■ Data excerpt
[Start of section]
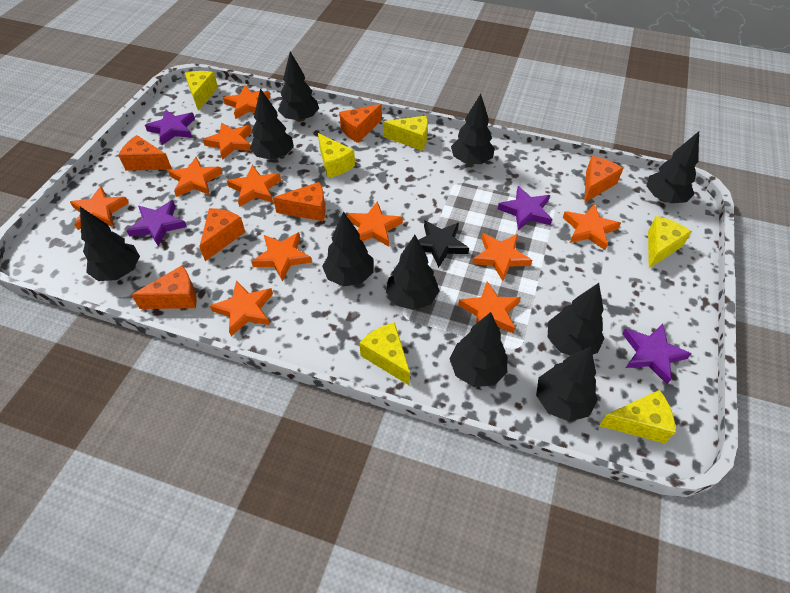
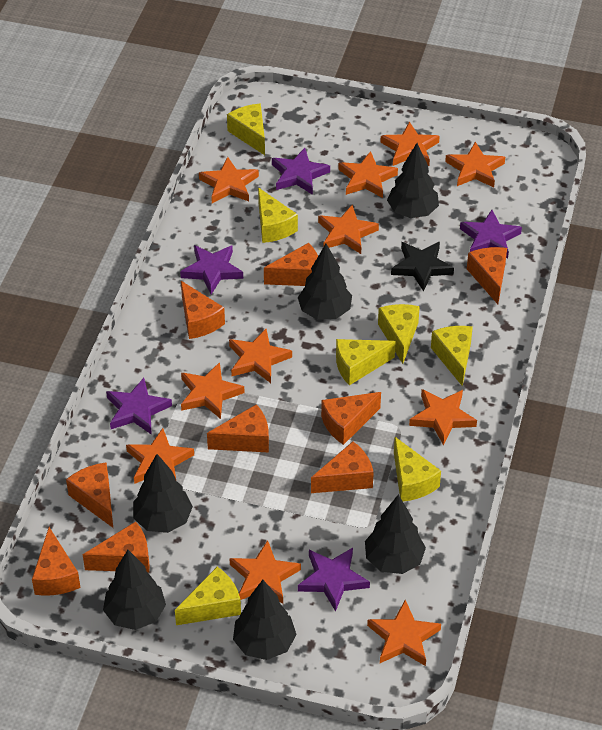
black tree: 10 -> 6
orange cheese: 6 -> 9
purple star: 4 -> 5
yellow cheese: 6 -> 7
[End of section]
■ Assignment
Would you output the lines from the one that contains "orange cheese: 6 -> 9" to the end of the data, both ends included, exactly as they appear?

■ Problem solution
orange cheese: 6 -> 9
purple star: 4 -> 5
yellow cheese: 6 -> 7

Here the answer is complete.